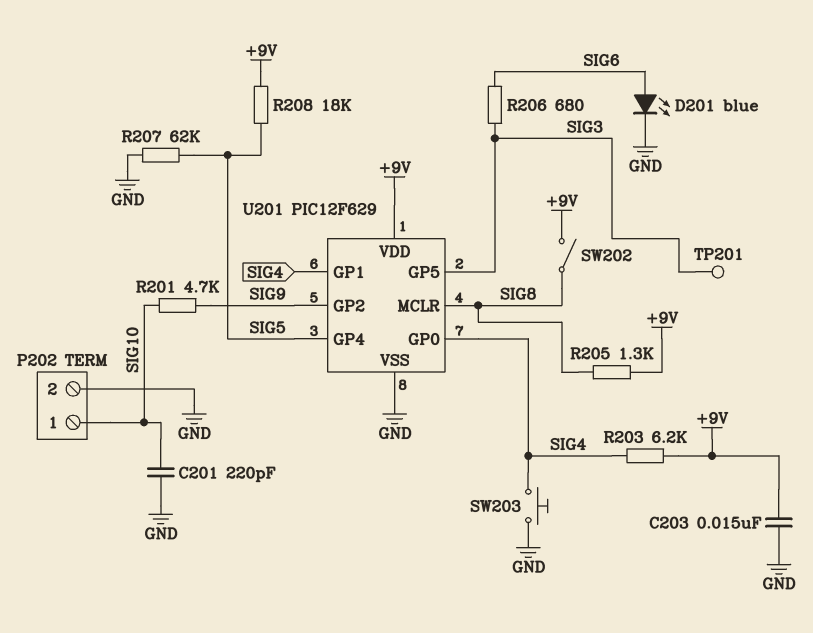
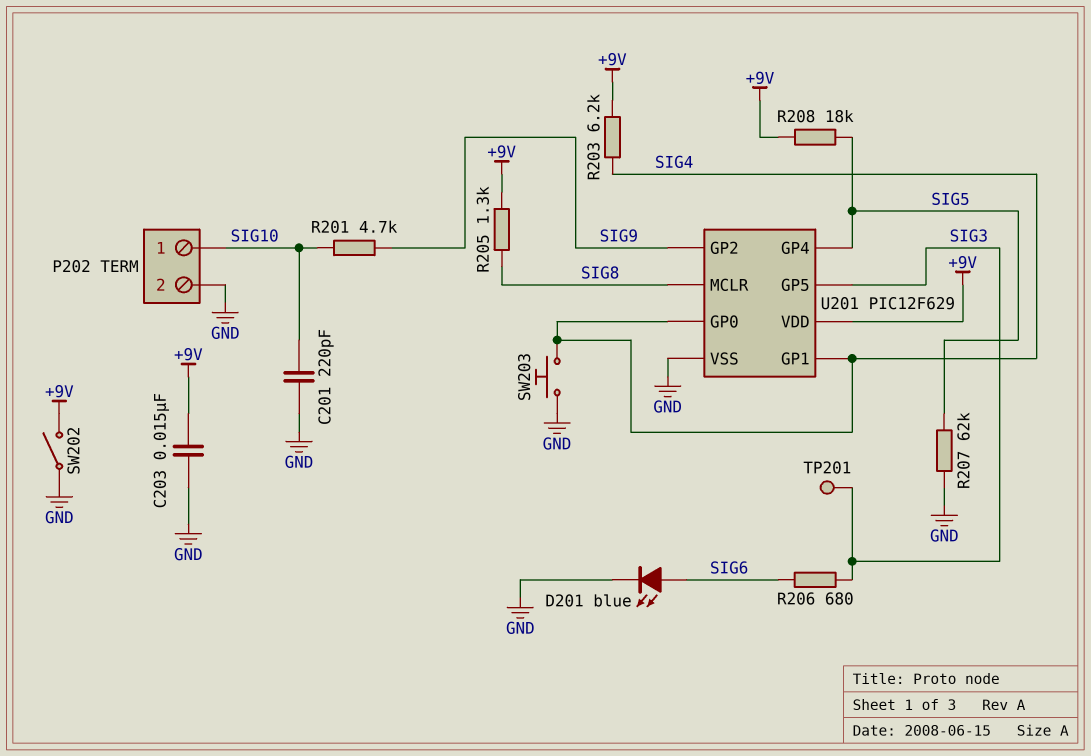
SW202: switch (+9V, SIG8) -> switch (+9V, GND)

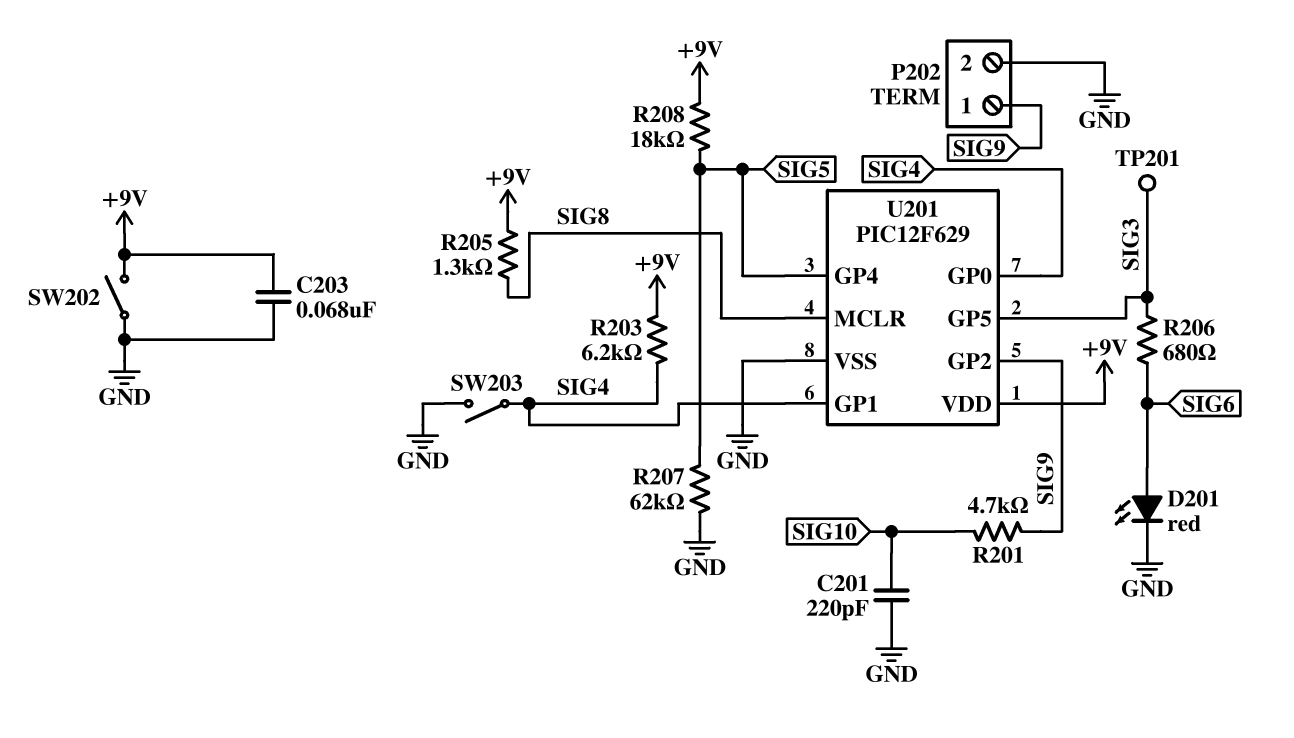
C203: 15nF (+9V, GND) -> 68nF (+9V, GND)
D201: LED blue (A SIG6, K GND) -> LED red (A SIG6, K GND)
P202 pin 1: SIG10 -> SIG9
SW203: button (GND, SIG4) -> switch (GND, SIG4)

» WHAT IS NEEDED
Select from the material above each line in which the string "switch" appears, and list those lines.

» EXERCISE SOLUTION
SW202: switch (+9V, SIG8) -> switch (+9V, GND)
SW203: button (GND, SIG4) -> switch (GND, SIG4)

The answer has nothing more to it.